▶ **Task description**
In the material below, please retype the lines from the very first through the one with "blue L-shape: (164, 199)", exactly and without pictures.
== Segment start ==
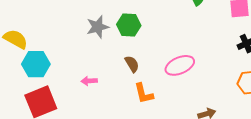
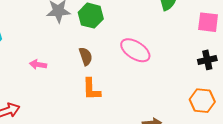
pink ellipse: (180, 65) -> (135, 50), moved, turned 44

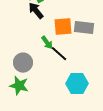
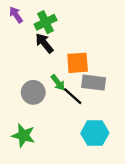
gray rectangle: (84, 28) -> (94, 83), moved
gray circle: (23, 63) -> (33, 92), moved

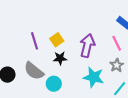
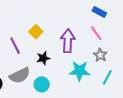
yellow square: (57, 40) -> (36, 32), moved
gray semicircle: (34, 71) -> (20, 75), turned -55

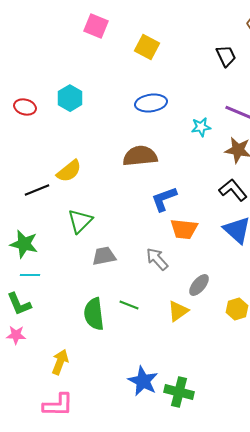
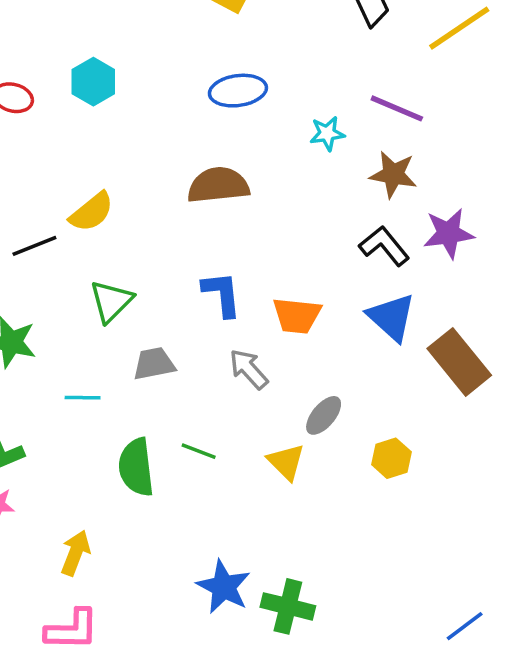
blue L-shape: (164, 199) -> (222, 294), moved, turned 104
cyan line: (30, 275) -> (83, 398), moved
yellow triangle: (178, 311) -> (286, 462), turned -40

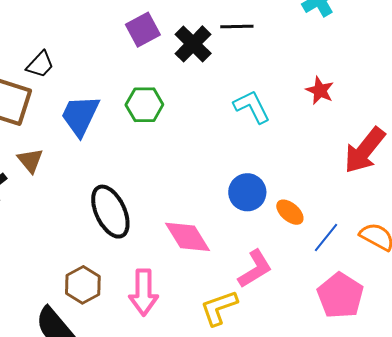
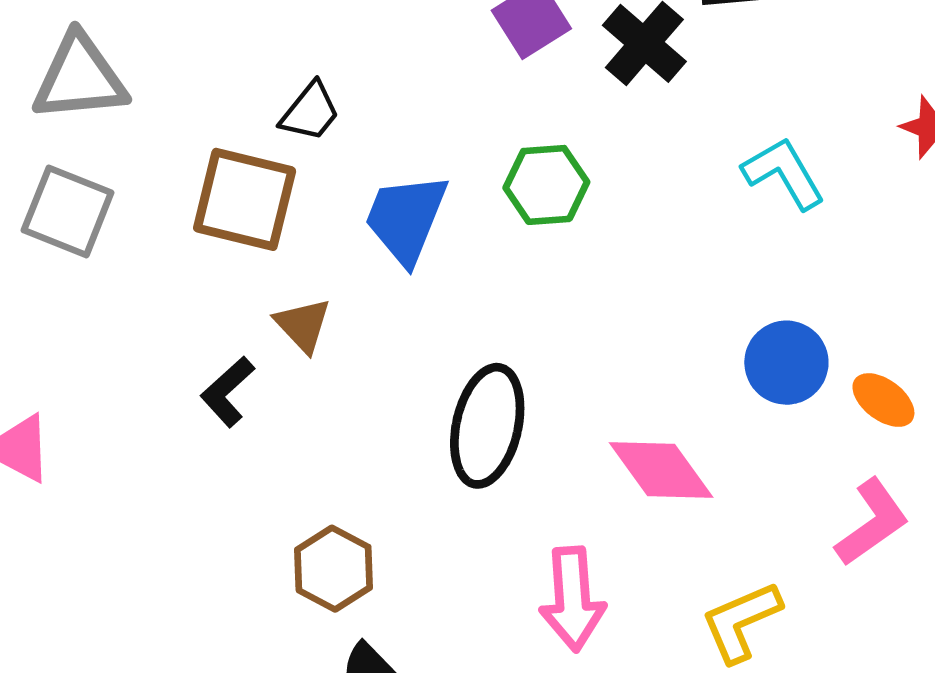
black ellipse: (110, 212) -> (487, 426), turned 42
pink L-shape: (255, 269) -> (872, 522), moved
brown hexagon: (83, 285) -> (334, 569), moved

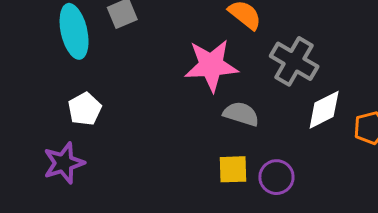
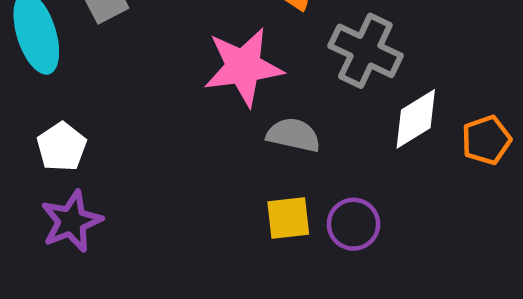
purple star: (64, 163) -> (71, 221), moved

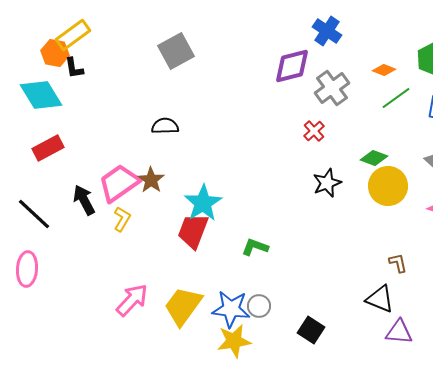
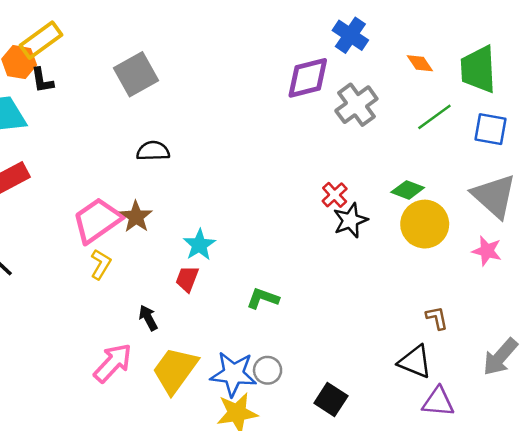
gray square: (176, 51) -> (136, 74), moved
orange diamond: (384, 70) -> (420, 63), moved, turned 35
red cross: (314, 131) -> (335, 195), moved
black arrow: (84, 200) -> (148, 318), moved, size x0.7
cyan star: (203, 203) -> (199, 245), size x0.7
red trapezoid: (193, 231) -> (187, 279), size x0.6

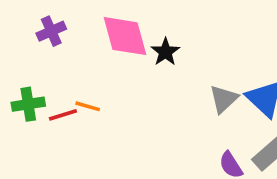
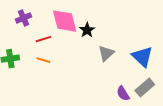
gray triangle: (224, 99) -> (106, 53), moved
red line: (63, 115) -> (43, 39), moved

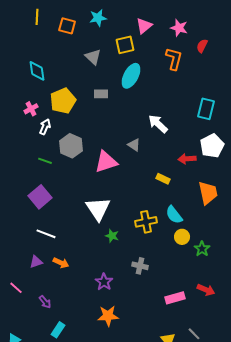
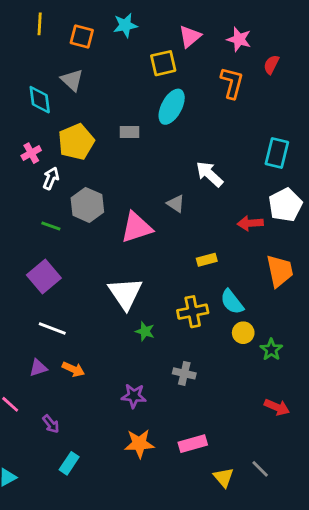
gray triangle: (93, 57) -> (72, 80), moved
yellow rectangle: (163, 179) -> (207, 260), moved, turned -40
purple star: (104, 282) -> (134, 396), turned -30
pink rectangle: (175, 298) -> (193, 444), moved

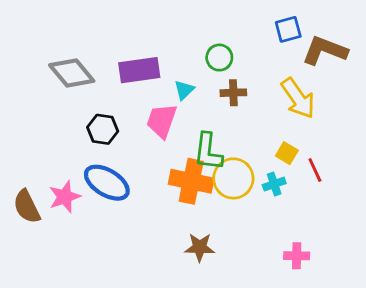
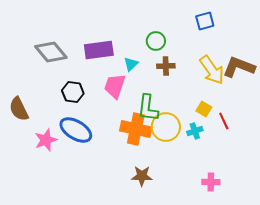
brown L-shape: (325, 51) -> (239, 67), moved
brown semicircle: (27, 207) -> (19, 109), moved

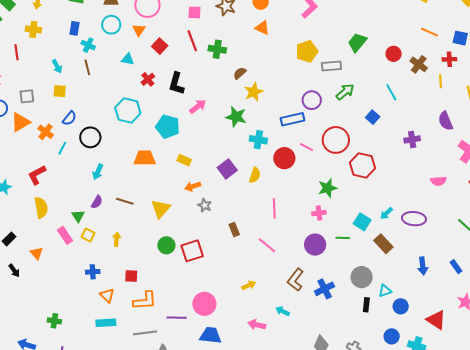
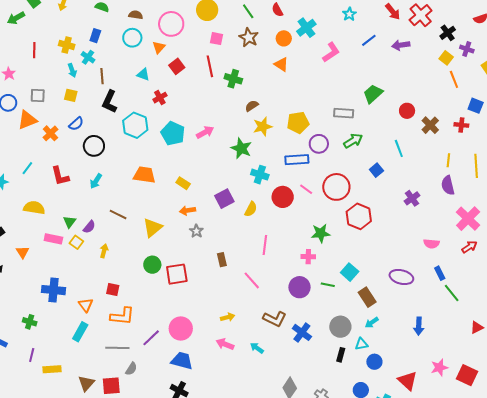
yellow cross: (33, 29) -> (67, 45), moved
orange line: (430, 32) -> (454, 79), moved, turned 36
cyan cross: (88, 45) -> (88, 57), moved
yellow pentagon: (307, 51) -> (298, 123), moved
yellow line: (440, 81) -> (448, 160), moved
black L-shape: (176, 84) -> (110, 102), moved
cyan pentagon: (168, 127) -> (173, 133), moved
purple cross: (412, 139) -> (412, 198), turned -35
cyan line: (62, 148) -> (27, 168), moved
red L-shape: (37, 175) -> (60, 176), moved, turned -85
purple semicircle: (97, 202) -> (89, 227), moved
yellow semicircle: (41, 208) -> (34, 208), turned -80
cyan arrow: (386, 213) -> (372, 322), moved
pink rectangle: (65, 235) -> (53, 239), turned -54
blue arrow: (423, 266) -> (419, 326), moved
blue rectangle: (456, 267) -> (440, 273), moved
blue cross: (93, 272) -> (54, 290), moved, size x1.6
brown L-shape: (295, 280) -> (275, 319), turned -110
blue cross: (325, 289) -> (302, 332), turned -36
purple line: (177, 318) -> (151, 338), turned -54
cyan rectangle: (106, 323) -> (80, 332), turned -66
pink arrow: (257, 325) -> (225, 344), moved

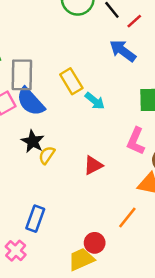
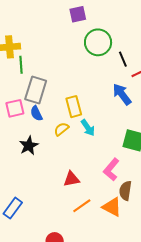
blue semicircle: (31, 102) -> (36, 113), size x0.6
yellow semicircle: (47, 155) -> (61, 129), moved
orange line: (127, 217) -> (82, 206), moved

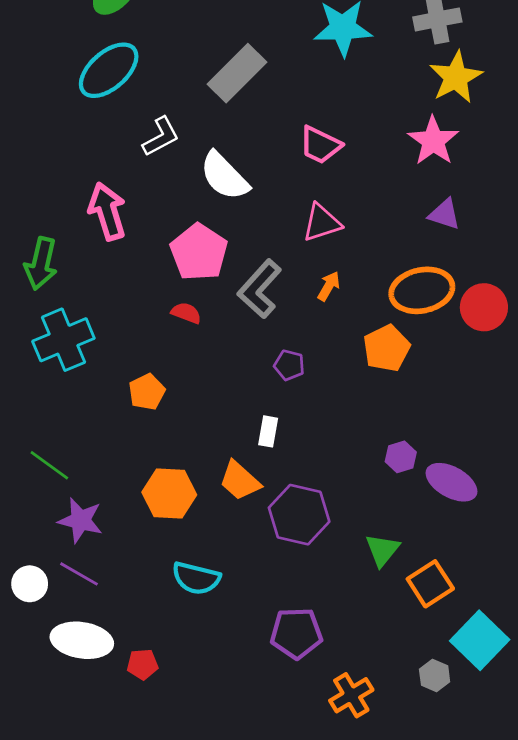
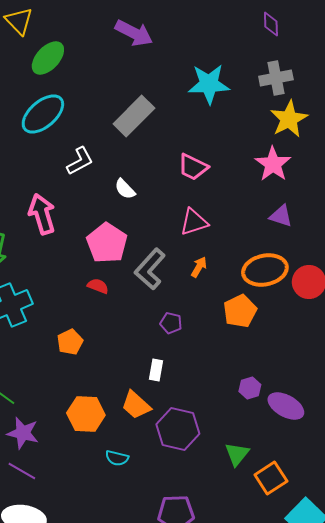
white semicircle: (224, 176) -> (125, 189), size x0.6
cyan semicircle: (196, 578) -> (117, 458), moved, size x0.7

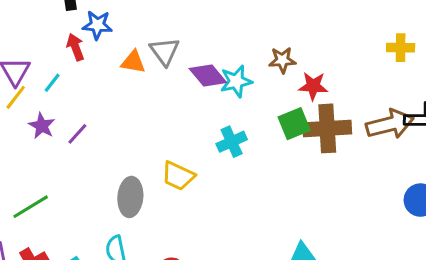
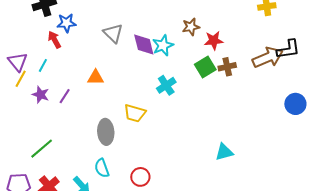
orange triangle: (133, 62) -> (96, 77), moved
purple diamond: (208, 75) -> (144, 45), turned 35
brown cross: (327, 128) -> (227, 67), size x0.6

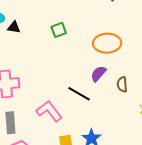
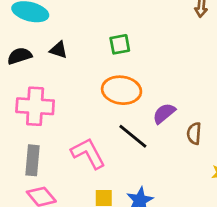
black triangle: (14, 27) -> (59, 50), moved
orange ellipse: (107, 43) -> (122, 90), moved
== Segment end ==
▶ **Task solution**
pink ellipse: (180, 65) -> (135, 50), moved, turned 44

gray rectangle: (84, 28) -> (94, 83), moved
gray circle: (23, 63) -> (33, 92), moved

yellow square: (57, 40) -> (36, 32), moved
gray semicircle: (34, 71) -> (20, 75), turned -55

blue L-shape: (164, 199) -> (222, 294), moved, turned 104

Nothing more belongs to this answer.